Object change descriptions:

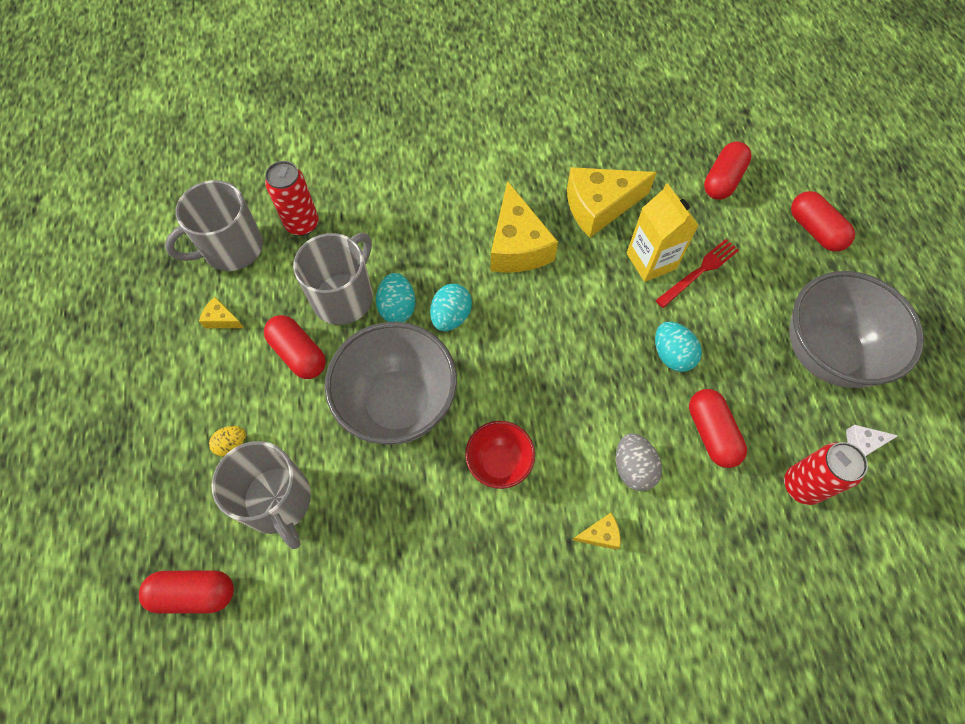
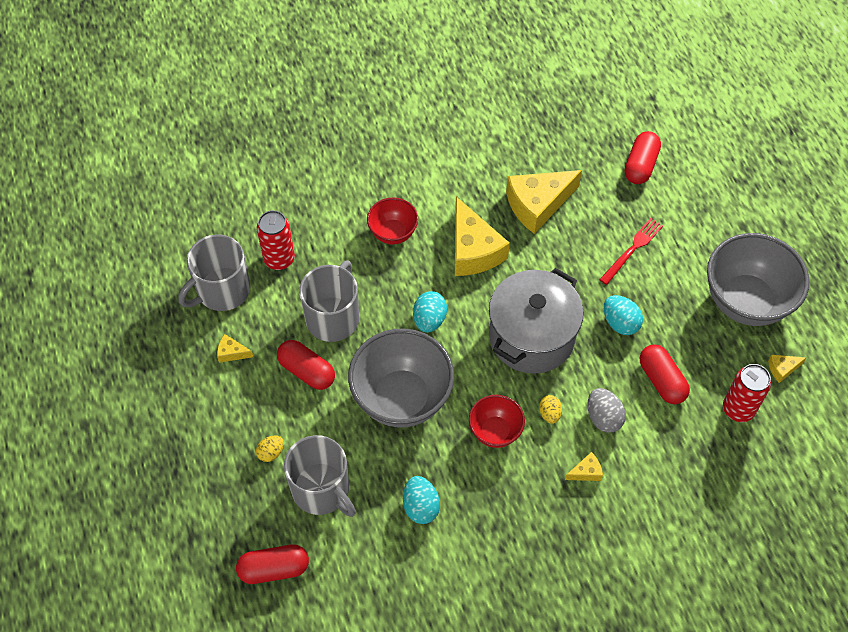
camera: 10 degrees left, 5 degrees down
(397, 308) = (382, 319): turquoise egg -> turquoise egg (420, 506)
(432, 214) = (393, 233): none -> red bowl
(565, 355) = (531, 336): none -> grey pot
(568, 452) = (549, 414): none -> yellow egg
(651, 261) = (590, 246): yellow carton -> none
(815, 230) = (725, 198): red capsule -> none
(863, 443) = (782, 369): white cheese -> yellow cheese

### Problem to solve
Lines from the entries that contain the word "yellow" are what the answer must hold.

### Answer to this problem
(568, 452) = (549, 414): none -> yellow egg
(651, 261) = (590, 246): yellow carton -> none
(863, 443) = (782, 369): white cheese -> yellow cheese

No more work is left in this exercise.